What is required
How many of the lines below contain the string "After", matching case exactly? Reply with the count alone.

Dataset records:
▬▬▬▬▬▬

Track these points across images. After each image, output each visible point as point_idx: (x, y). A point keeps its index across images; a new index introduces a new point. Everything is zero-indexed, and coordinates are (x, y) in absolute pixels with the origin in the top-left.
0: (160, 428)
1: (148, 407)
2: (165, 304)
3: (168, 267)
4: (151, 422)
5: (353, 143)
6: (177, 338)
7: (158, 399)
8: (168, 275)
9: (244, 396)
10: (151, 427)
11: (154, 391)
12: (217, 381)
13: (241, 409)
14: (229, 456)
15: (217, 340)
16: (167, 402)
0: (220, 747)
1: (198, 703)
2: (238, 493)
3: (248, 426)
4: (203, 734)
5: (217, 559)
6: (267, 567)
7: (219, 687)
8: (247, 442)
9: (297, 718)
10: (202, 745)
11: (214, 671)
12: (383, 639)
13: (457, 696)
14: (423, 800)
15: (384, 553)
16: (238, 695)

▬▬▬▬▬▬

Worked answer
1